[Start RECORDS SUPPLIED]

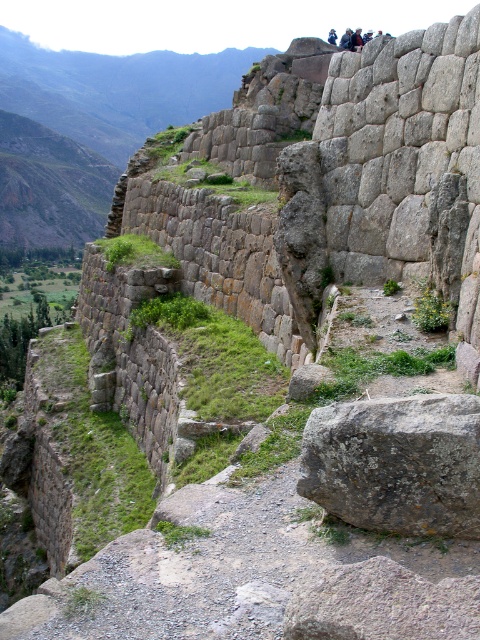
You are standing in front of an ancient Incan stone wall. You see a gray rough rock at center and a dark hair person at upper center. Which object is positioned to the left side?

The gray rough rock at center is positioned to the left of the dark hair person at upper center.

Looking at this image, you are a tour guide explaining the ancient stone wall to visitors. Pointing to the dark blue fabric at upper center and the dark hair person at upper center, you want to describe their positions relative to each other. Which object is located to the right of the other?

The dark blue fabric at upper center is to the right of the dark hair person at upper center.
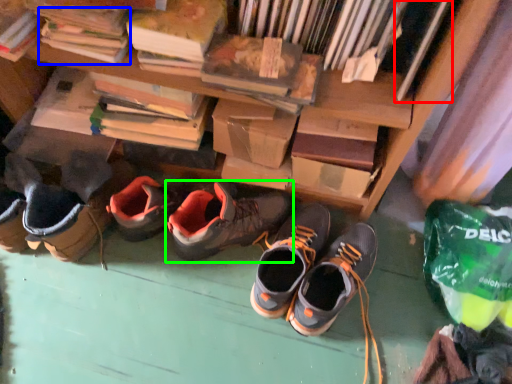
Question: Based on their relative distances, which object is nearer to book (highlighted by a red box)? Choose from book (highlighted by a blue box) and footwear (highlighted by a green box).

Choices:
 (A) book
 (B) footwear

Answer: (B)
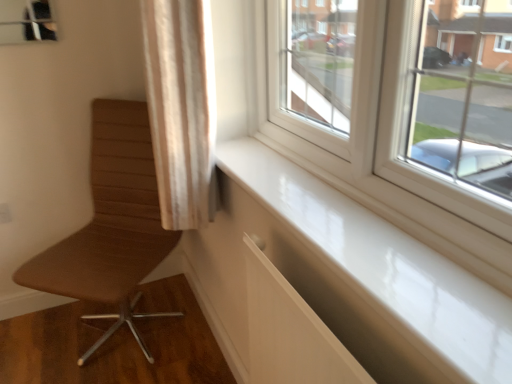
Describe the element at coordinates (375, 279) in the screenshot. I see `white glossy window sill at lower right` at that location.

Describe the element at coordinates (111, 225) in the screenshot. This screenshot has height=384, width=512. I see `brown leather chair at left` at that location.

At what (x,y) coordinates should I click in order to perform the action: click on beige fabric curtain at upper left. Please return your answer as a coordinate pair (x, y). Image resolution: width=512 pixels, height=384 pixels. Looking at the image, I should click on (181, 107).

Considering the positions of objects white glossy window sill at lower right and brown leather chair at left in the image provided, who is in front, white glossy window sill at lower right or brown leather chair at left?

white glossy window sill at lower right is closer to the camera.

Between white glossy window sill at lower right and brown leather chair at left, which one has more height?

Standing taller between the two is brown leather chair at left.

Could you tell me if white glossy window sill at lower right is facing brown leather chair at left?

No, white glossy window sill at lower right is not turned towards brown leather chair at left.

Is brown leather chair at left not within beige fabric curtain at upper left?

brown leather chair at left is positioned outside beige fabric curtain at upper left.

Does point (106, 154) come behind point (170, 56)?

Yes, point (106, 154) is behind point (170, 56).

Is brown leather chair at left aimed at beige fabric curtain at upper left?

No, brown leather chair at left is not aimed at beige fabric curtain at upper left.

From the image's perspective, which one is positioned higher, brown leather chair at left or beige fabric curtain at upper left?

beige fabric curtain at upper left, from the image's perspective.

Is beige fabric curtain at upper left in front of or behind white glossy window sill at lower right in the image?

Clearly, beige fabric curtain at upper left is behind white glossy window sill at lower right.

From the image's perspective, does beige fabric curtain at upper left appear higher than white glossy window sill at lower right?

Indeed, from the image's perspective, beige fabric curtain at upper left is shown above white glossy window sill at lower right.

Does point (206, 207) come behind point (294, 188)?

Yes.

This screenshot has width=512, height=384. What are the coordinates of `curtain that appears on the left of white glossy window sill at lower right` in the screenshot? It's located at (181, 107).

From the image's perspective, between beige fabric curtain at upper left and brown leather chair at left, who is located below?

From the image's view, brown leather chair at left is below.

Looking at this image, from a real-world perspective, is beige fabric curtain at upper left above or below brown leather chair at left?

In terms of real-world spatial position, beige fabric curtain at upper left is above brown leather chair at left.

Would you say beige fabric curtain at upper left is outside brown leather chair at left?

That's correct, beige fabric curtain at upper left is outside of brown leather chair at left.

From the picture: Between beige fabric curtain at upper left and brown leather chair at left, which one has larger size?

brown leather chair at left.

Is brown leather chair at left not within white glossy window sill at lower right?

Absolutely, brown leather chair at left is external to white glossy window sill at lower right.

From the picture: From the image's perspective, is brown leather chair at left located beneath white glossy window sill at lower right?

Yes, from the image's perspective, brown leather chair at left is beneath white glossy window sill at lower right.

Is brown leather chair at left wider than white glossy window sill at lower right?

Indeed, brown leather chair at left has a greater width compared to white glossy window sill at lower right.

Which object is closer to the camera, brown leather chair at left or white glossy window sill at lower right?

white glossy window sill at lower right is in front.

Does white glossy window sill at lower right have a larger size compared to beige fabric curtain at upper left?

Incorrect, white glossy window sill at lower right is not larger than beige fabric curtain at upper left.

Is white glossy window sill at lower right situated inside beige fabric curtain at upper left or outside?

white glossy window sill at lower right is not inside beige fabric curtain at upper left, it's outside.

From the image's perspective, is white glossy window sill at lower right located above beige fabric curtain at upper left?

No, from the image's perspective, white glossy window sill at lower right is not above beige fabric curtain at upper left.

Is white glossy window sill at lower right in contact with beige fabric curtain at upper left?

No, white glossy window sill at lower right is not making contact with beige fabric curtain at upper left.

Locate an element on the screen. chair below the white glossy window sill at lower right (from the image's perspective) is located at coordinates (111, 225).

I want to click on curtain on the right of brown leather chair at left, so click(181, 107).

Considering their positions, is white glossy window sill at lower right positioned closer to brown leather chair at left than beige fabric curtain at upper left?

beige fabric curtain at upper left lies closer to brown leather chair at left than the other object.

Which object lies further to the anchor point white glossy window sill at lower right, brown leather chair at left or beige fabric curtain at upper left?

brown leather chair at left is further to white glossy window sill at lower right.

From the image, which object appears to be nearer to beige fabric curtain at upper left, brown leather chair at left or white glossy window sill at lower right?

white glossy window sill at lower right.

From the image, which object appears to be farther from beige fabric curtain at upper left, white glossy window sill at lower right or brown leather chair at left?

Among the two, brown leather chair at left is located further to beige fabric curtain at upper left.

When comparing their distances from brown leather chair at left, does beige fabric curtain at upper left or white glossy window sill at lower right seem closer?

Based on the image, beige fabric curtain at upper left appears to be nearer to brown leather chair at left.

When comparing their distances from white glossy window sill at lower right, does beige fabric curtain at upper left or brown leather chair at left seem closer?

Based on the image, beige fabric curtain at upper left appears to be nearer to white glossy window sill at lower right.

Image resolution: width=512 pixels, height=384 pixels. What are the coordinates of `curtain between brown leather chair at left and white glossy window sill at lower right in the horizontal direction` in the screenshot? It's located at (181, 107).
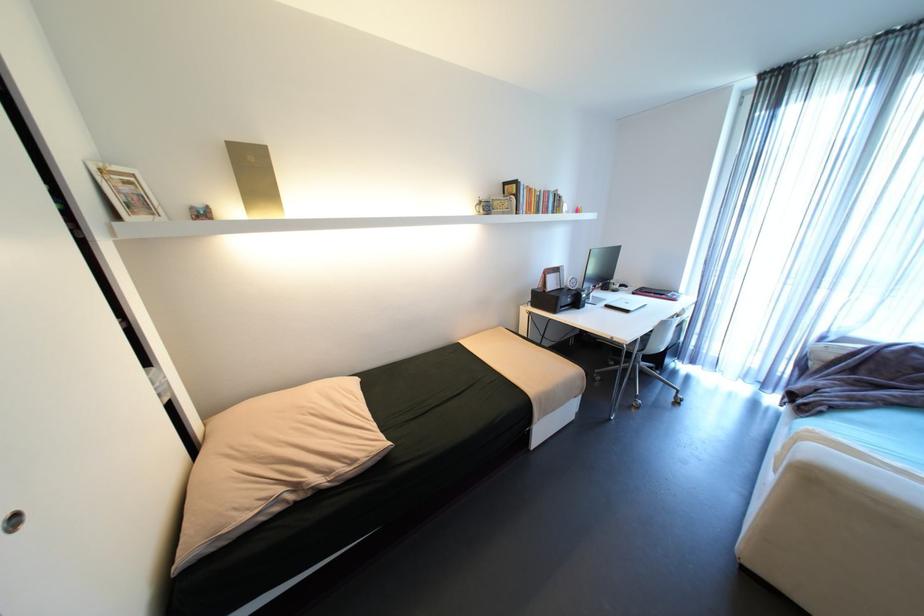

[End RECORDS SUPPLIED]

YOUR TASK -
Format every line of the items above as a JSON list of strings, one string per line, with blank lines left out. Omit the pictures from the answer.

RESPONSE BELOW -
[
  "You are standing in front of an ancient Incan stone wall. You see a gray rough rock at center and a dark hair person at upper center. Which object is positioned to the left side?",
  "The gray rough rock at center is positioned to the left of the dark hair person at upper center.",
  "Looking at this image, you are a tour guide explaining the ancient stone wall to visitors. Pointing to the dark blue fabric at upper center and the dark hair person at upper center, you want to describe their positions relative to each other. Which object is located to the right of the other?",
  "The dark blue fabric at upper center is to the right of the dark hair person at upper center.",
  "Question: Based on their relative distances, which object is nearer to book (highlighted by a red box)? Choose from book (highlighted by a blue box) and footwear (highlighted by a green box).",
  "Choices:",
  " (A) book",
  " (B) footwear",
  "Answer: (B)",
  "Describe the element at coordinates (375, 279) in the screenshot. I see `white glossy window sill at lower right` at that location.",
  "Describe the element at coordinates (111, 225) in the screenshot. This screenshot has height=384, width=512. I see `brown leather chair at left` at that location.",
  "At what (x,y) coordinates should I click in order to perform the action: click on beige fabric curtain at upper left. Please return your answer as a coordinate pair (x, y). Image resolution: width=512 pixels, height=384 pixels. Looking at the image, I should click on (181, 107).",
  "Considering the positions of objects white glossy window sill at lower right and brown leather chair at left in the image provided, who is in front, white glossy window sill at lower right or brown leather chair at left?",
  "white glossy window sill at lower right is closer to the camera.",
  "Between white glossy window sill at lower right and brown leather chair at left, which one has more height?",
  "Standing taller between the two is brown leather chair at left.",
  "Could you tell me if white glossy window sill at lower right is facing brown leather chair at left?",
  "No, white glossy window sill at lower right is not turned towards brown leather chair at left.",
  "Is brown leather chair at left not within beige fabric curtain at upper left?",
  "brown leather chair at left is positioned outside beige fabric curtain at upper left.",
  "Does point (106, 154) come behind point (170, 56)?",
  "Yes, point (106, 154) is behind point (170, 56).",
  "Is brown leather chair at left aimed at beige fabric curtain at upper left?",
  "No, brown leather chair at left is not aimed at beige fabric curtain at upper left.",
  "From the image's perspective, which one is positioned higher, brown leather chair at left or beige fabric curtain at upper left?",
  "beige fabric curtain at upper left, from the image's perspective.",
  "Is beige fabric curtain at upper left in front of or behind white glossy window sill at lower right in the image?",
  "Clearly, beige fabric curtain at upper left is behind white glossy window sill at lower right.",
  "From the image's perspective, does beige fabric curtain at upper left appear higher than white glossy window sill at lower right?",
  "Indeed, from the image's perspective, beige fabric curtain at upper left is shown above white glossy window sill at lower right.",
  "Does point (206, 207) come behind point (294, 188)?",
  "Yes.",
  "This screenshot has width=512, height=384. What are the coordinates of `curtain that appears on the left of white glossy window sill at lower right` in the screenshot? It's located at (181, 107).",
  "From the image's perspective, between beige fabric curtain at upper left and brown leather chair at left, who is located below?",
  "From the image's view, brown leather chair at left is below.",
  "Looking at this image, from a real-world perspective, is beige fabric curtain at upper left above or below brown leather chair at left?",
  "In terms of real-world spatial position, beige fabric curtain at upper left is above brown leather chair at left.",
  "Would you say beige fabric curtain at upper left is outside brown leather chair at left?",
  "That's correct, beige fabric curtain at upper left is outside of brown leather chair at left.",
  "From the picture: Between beige fabric curtain at upper left and brown leather chair at left, which one has larger size?",
  "brown leather chair at left.",
  "Is brown leather chair at left not within white glossy window sill at lower right?",
  "Absolutely, brown leather chair at left is external to white glossy window sill at lower right.",
  "From the picture: From the image's perspective, is brown leather chair at left located beneath white glossy window sill at lower right?",
  "Yes, from the image's perspective, brown leather chair at left is beneath white glossy window sill at lower right.",
  "Is brown leather chair at left wider than white glossy window sill at lower right?",
  "Indeed, brown leather chair at left has a greater width compared to white glossy window sill at lower right.",
  "Which object is closer to the camera, brown leather chair at left or white glossy window sill at lower right?",
  "white glossy window sill at lower right is in front.",
  "Does white glossy window sill at lower right have a larger size compared to beige fabric curtain at upper left?",
  "Incorrect, white glossy window sill at lower right is not larger than beige fabric curtain at upper left.",
  "Is white glossy window sill at lower right situated inside beige fabric curtain at upper left or outside?",
  "white glossy window sill at lower right is not inside beige fabric curtain at upper left, it's outside.",
  "From the image's perspective, is white glossy window sill at lower right located above beige fabric curtain at upper left?",
  "No, from the image's perspective, white glossy window sill at lower right is not above beige fabric curtain at upper left.",
  "Is white glossy window sill at lower right in contact with beige fabric curtain at upper left?",
  "No, white glossy window sill at lower right is not making contact with beige fabric curtain at upper left.",
  "Locate an element on the screen. chair below the white glossy window sill at lower right (from the image's perspective) is located at coordinates (111, 225).",
  "I want to click on curtain on the right of brown leather chair at left, so click(181, 107).",
  "Considering their positions, is white glossy window sill at lower right positioned closer to brown leather chair at left than beige fabric curtain at upper left?",
  "beige fabric curtain at upper left lies closer to brown leather chair at left than the other object.",
  "Which object lies further to the anchor point white glossy window sill at lower right, brown leather chair at left or beige fabric curtain at upper left?",
  "brown leather chair at left is further to white glossy window sill at lower right.",
  "From the image, which object appears to be nearer to beige fabric curtain at upper left, brown leather chair at left or white glossy window sill at lower right?",
  "white glossy window sill at lower right.",
  "From the image, which object appears to be farther from beige fabric curtain at upper left, white glossy window sill at lower right or brown leather chair at left?",
  "Among the two, brown leather chair at left is located further to beige fabric curtain at upper left.",
  "When comparing their distances from brown leather chair at left, does beige fabric curtain at upper left or white glossy window sill at lower right seem closer?",
  "Based on the image, beige fabric curtain at upper left appears to be nearer to brown leather chair at left.",
  "When comparing their distances from white glossy window sill at lower right, does beige fabric curtain at upper left or brown leather chair at left seem closer?",
  "Based on the image, beige fabric curtain at upper left appears to be nearer to white glossy window sill at lower right.",
  "Image resolution: width=512 pixels, height=384 pixels. What are the coordinates of `curtain between brown leather chair at left and white glossy window sill at lower right in the horizontal direction` in the screenshot? It's located at (181, 107)."
]